- WHAT THIS TASK INVOLVES -
When you write out the listing, keep every word as it stands and drop the pictures.

- EXERCISE DATA -
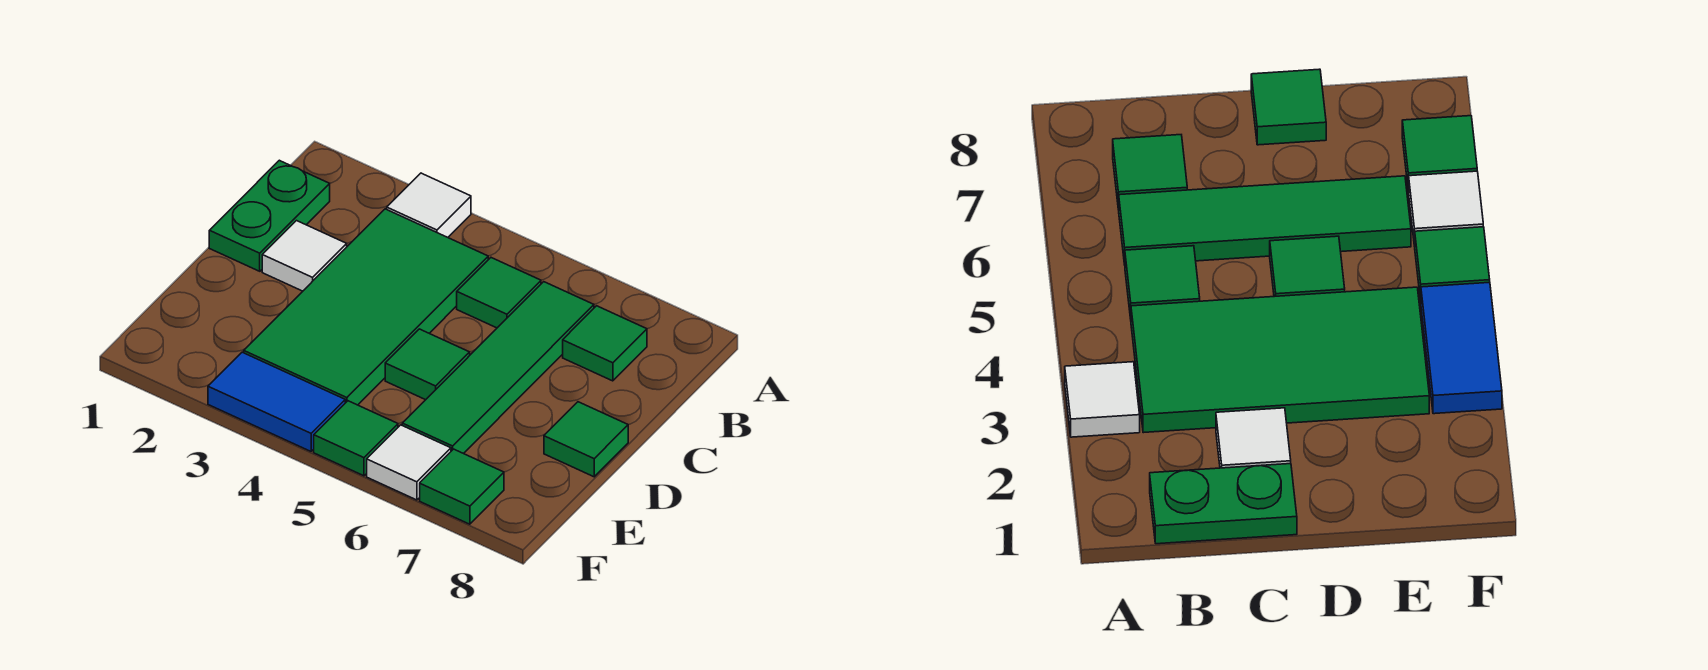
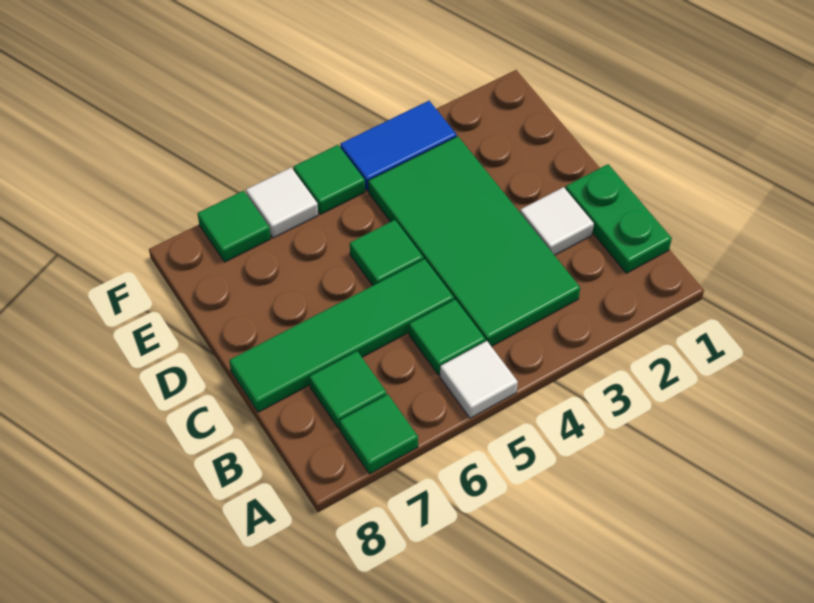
white tile A3 level 1 -> white tile A5 level 1
green tile B6:E6 level 1 -> green tile C5:C8 level 1
green tile D8 level 1 -> green tile A7 level 1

- RESPONSE AREA -
white tile A3 level 1 -> white tile A5 level 1
green tile B6:E6 level 1 -> green tile C5:C8 level 1
green tile D8 level 1 -> green tile A7 level 1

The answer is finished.